Your task » Find the line with "U1 pin ADD0: 0V -> 3V3" in the listing below. Write it out exactly, along with every later line up to the final one.

Information shown »
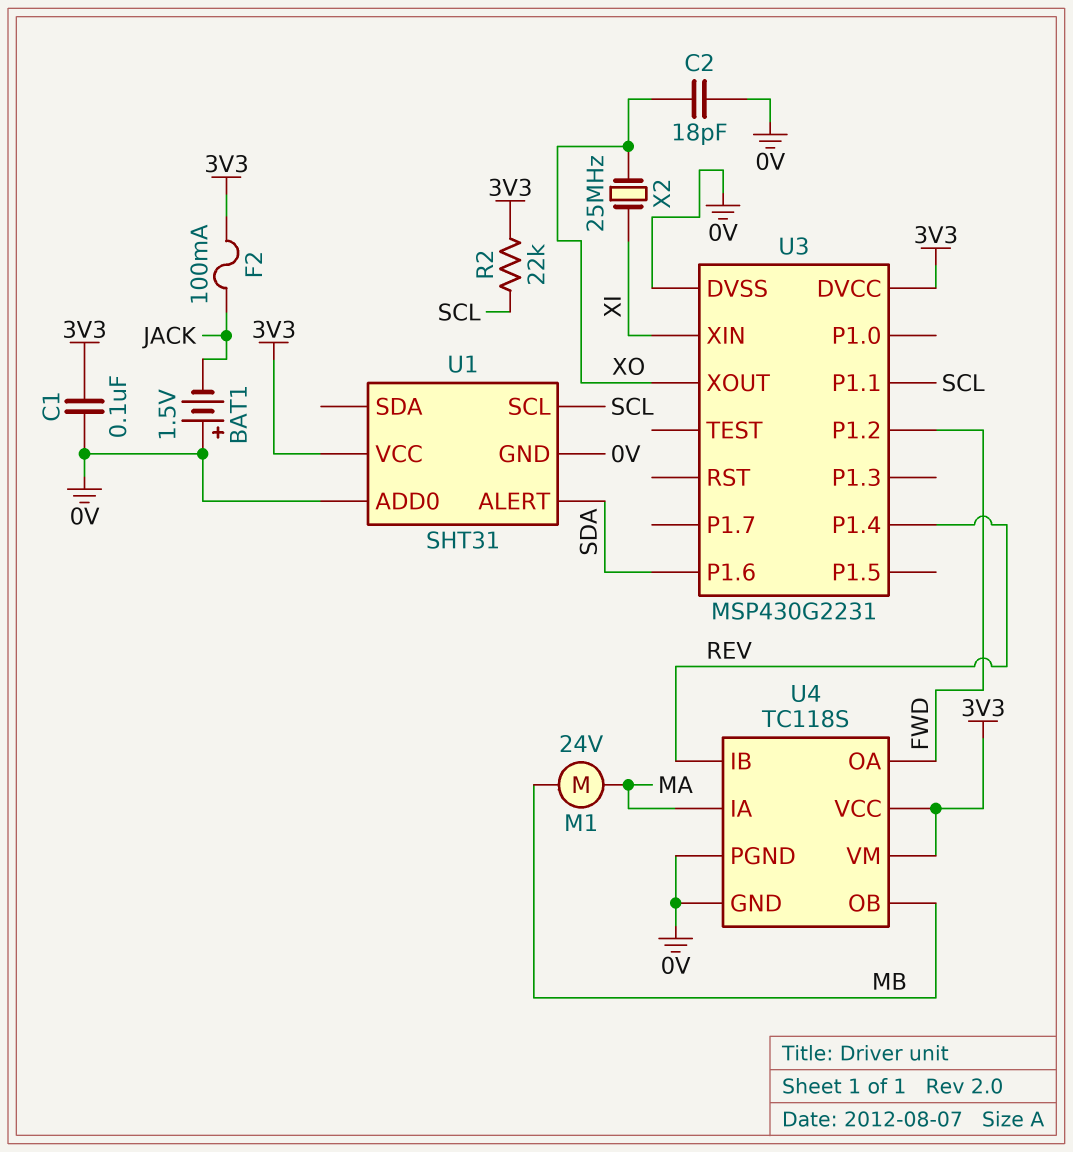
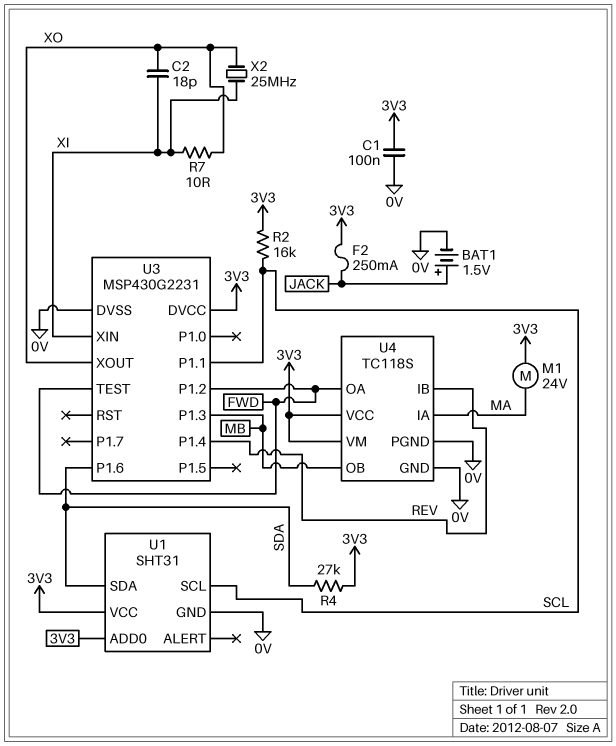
BAT1: 1.5V (plus 0V, minus JACK) -> 1.5V (plus JACK, minus 0V)
C2: 18pF (0V, XO) -> 18pF (XI, XO)
F2: 100mA (3V3, JACK) -> 250mA (3V3, JACK)
M1: motor 24V (MA, MB) -> motor 24V (3V3, MA)
R2: 22k (3V3, SCL) -> 16k (3V3, SCL)
R4: none -> 27k (3V3, SDA)
R7: none -> 10 (XI, XO)
U1 pin ADD0: 0V -> 3V3
U1 pin ALERT: SDA -> none
U1 pin SDA: none -> SDA
U3 pin P1.3: none -> MB
U3 pin TEST: none -> FWD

Result of the exercise »
U1 pin ADD0: 0V -> 3V3
U1 pin ALERT: SDA -> none
U1 pin SDA: none -> SDA
U3 pin P1.3: none -> MB
U3 pin TEST: none -> FWD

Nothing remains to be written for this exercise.